[Activity]
The response should hold each line from the entries below where "moved" is found.

*** Opening Provided information ***

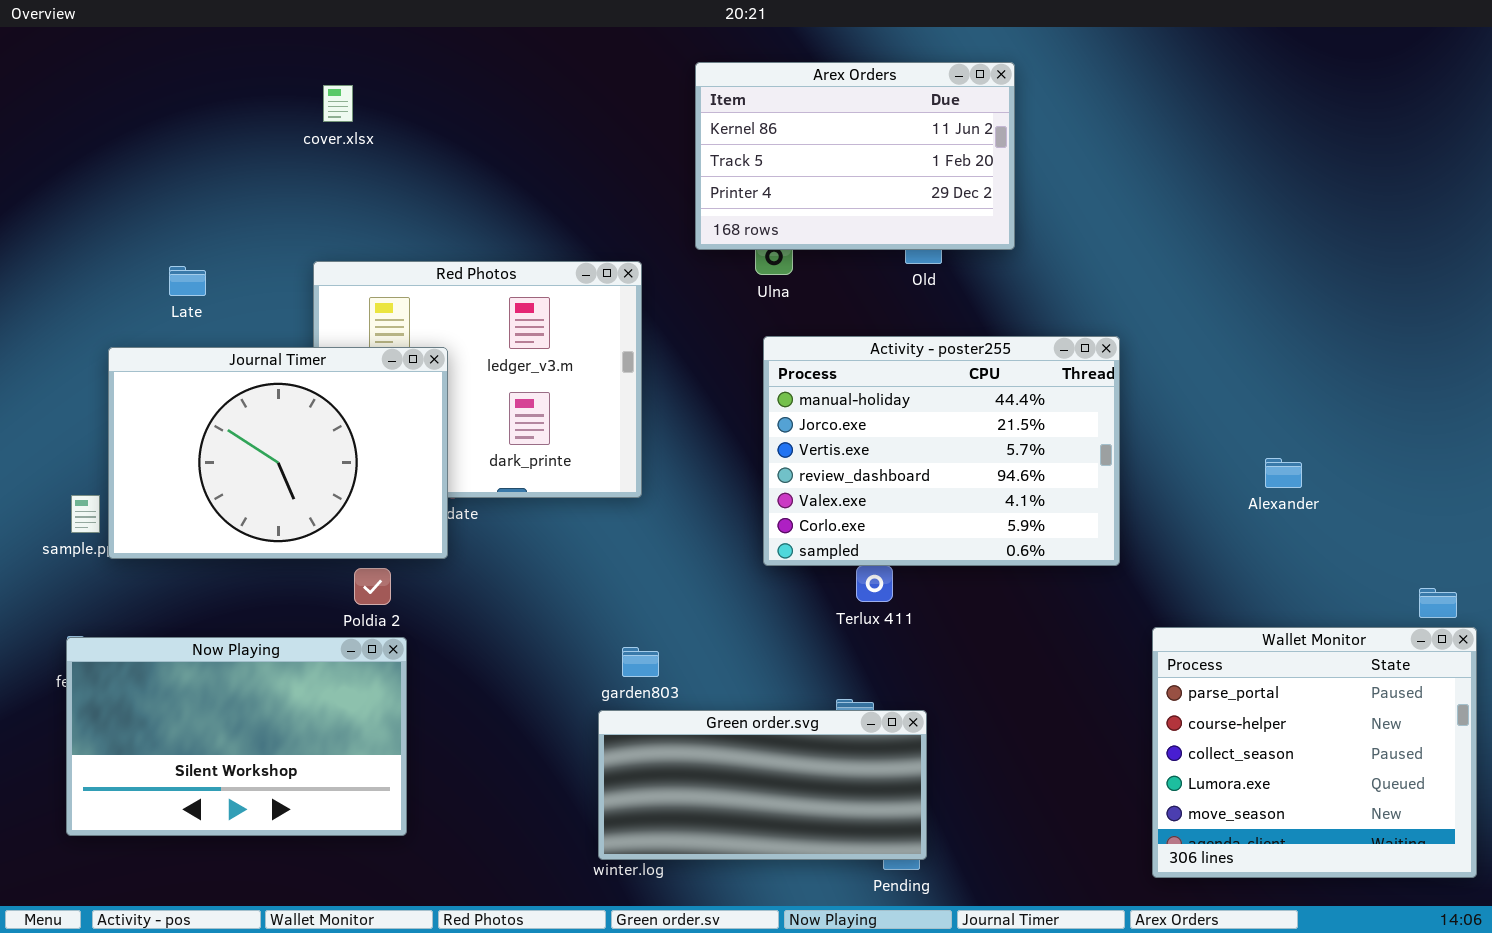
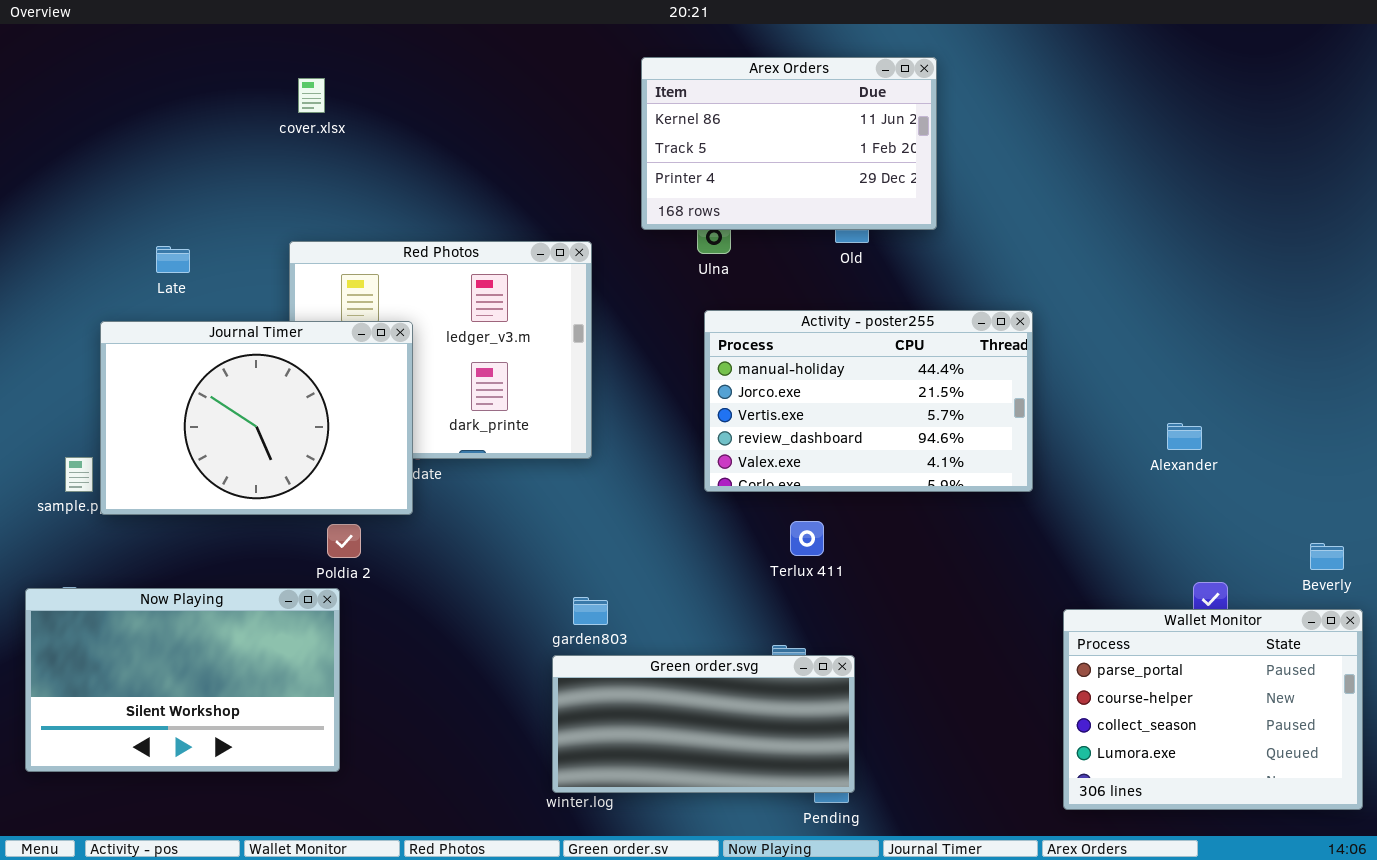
Activity - poster255: [763,336,1120,566] -> [704,310,1033,492], resized
Wallet Monitor: [1152,627,1477,878] -> [1063,609,1363,810], resized
Now Playing: [66,637,407,836] -> [25,588,340,772], moved

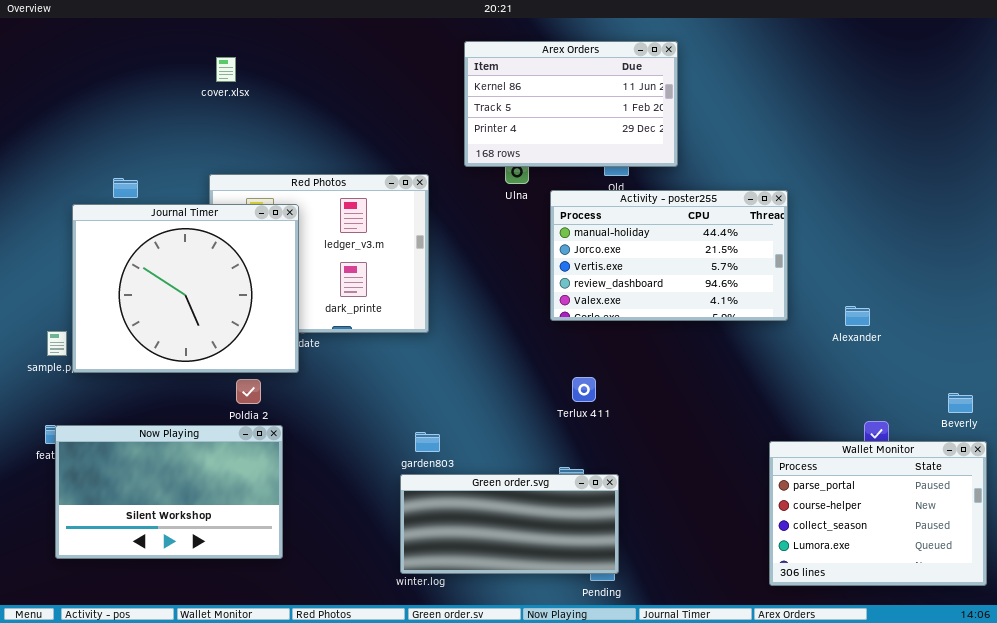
Activity - poster255: [704,310,1033,492] -> [550,190,788,321], moved
Journal Timer: [100,321,413,515] -> [72,204,299,373], resized
Now Playing: [25,588,340,772] -> [55,425,283,559], moved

*** Closing Provided information ***

[Exercise response]
Now Playing: [66,637,407,836] -> [25,588,340,772], moved
Activity - poster255: [704,310,1033,492] -> [550,190,788,321], moved
Now Playing: [25,588,340,772] -> [55,425,283,559], moved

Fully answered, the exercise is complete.